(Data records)
___

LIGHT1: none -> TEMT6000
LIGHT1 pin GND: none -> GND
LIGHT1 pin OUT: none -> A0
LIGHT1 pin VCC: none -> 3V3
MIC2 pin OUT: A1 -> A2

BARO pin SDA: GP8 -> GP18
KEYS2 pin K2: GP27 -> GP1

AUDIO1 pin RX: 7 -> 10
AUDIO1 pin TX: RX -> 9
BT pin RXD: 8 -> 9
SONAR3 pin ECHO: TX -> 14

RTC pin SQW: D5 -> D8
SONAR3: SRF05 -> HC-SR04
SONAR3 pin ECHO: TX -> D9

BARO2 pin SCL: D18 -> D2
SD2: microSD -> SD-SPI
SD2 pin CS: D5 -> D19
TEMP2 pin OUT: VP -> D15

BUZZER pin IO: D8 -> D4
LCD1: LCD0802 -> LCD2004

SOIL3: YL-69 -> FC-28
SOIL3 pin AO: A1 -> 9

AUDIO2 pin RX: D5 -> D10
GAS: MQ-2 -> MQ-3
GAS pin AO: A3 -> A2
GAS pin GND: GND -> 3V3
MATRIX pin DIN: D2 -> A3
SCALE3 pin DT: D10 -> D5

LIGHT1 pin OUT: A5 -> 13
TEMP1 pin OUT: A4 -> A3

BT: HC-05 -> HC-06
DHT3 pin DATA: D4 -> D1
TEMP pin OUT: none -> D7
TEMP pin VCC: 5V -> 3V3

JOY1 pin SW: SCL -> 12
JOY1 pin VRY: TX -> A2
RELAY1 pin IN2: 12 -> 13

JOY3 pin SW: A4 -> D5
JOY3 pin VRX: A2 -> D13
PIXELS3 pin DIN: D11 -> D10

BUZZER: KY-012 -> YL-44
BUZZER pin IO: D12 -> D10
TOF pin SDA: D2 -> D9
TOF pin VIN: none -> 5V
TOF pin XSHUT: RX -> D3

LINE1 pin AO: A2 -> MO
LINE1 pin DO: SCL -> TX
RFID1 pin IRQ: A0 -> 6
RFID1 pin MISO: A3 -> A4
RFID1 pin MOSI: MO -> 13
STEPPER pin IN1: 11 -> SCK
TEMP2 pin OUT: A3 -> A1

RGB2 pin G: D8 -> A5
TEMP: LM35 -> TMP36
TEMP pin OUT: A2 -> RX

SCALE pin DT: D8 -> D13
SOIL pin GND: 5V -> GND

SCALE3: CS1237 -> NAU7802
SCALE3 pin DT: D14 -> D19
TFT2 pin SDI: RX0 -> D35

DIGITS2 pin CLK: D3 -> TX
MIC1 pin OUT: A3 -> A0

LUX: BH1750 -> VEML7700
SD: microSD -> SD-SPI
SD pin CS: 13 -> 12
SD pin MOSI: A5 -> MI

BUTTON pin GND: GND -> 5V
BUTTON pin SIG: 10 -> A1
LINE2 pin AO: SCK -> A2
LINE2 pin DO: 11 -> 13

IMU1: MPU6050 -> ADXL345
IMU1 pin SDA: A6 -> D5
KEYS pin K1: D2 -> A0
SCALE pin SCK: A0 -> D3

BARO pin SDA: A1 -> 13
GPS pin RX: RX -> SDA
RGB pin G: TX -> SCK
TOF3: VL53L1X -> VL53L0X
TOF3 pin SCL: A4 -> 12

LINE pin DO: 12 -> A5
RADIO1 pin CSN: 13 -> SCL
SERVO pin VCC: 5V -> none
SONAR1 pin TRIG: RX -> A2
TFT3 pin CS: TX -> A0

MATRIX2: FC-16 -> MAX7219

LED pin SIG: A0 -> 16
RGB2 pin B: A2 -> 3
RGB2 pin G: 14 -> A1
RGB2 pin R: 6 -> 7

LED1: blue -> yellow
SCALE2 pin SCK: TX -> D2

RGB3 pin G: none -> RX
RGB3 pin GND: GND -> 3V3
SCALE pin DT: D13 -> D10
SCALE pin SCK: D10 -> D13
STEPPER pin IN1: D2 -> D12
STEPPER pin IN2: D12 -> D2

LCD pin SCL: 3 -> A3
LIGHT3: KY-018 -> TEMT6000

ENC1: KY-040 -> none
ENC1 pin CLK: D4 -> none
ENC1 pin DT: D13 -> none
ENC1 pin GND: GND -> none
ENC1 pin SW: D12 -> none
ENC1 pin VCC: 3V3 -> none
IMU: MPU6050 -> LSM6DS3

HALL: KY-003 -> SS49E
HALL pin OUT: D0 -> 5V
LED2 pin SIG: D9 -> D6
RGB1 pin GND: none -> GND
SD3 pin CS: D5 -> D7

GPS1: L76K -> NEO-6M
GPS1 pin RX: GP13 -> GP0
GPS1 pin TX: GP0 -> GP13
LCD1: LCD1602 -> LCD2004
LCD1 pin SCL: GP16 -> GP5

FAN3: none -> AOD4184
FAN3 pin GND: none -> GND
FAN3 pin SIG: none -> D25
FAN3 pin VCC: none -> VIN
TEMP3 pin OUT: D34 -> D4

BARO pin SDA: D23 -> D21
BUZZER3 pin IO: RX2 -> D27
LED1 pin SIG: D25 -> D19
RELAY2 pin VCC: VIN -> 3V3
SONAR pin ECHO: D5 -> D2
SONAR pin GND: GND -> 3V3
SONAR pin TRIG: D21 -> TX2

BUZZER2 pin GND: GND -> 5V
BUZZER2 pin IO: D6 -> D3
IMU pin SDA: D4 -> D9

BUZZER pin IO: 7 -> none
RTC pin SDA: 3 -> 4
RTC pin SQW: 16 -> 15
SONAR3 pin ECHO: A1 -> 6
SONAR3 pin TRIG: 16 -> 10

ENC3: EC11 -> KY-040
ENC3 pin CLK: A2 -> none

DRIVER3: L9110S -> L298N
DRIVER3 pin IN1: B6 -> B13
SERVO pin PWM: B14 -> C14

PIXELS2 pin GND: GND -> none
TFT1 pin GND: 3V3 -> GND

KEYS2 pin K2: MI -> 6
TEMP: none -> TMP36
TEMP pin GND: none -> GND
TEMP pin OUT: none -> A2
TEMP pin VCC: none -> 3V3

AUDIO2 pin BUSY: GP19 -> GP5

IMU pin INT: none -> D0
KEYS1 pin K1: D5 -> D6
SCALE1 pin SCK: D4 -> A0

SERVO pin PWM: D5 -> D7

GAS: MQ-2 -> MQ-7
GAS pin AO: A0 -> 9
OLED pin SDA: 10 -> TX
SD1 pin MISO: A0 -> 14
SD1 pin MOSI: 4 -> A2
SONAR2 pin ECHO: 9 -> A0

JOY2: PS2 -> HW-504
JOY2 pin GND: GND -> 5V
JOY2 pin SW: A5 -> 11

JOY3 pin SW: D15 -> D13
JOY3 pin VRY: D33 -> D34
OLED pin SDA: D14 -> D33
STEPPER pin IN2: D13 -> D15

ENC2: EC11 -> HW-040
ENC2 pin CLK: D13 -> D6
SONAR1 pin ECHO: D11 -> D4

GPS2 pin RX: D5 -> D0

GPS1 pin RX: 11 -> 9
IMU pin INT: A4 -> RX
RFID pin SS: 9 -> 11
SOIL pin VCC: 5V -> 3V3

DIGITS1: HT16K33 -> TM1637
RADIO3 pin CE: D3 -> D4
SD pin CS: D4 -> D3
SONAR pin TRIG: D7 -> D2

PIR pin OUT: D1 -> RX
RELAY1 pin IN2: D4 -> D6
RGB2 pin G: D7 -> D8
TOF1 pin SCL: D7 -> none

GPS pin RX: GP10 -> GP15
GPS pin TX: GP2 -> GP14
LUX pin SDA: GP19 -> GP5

___

Transcribe only, please, the lines from the first line of the records through the line with "SONAR3: SRF05 -> HC-SR04". Both of those lines are included.

- Answer below
LIGHT1: none -> TEMT6000
LIGHT1 pin GND: none -> GND
LIGHT1 pin OUT: none -> A0
LIGHT1 pin VCC: none -> 3V3
MIC2 pin OUT: A1 -> A2

BARO pin SDA: GP8 -> GP18
KEYS2 pin K2: GP27 -> GP1

AUDIO1 pin RX: 7 -> 10
AUDIO1 pin TX: RX -> 9
BT pin RXD: 8 -> 9
SONAR3 pin ECHO: TX -> 14

RTC pin SQW: D5 -> D8
SONAR3: SRF05 -> HC-SR04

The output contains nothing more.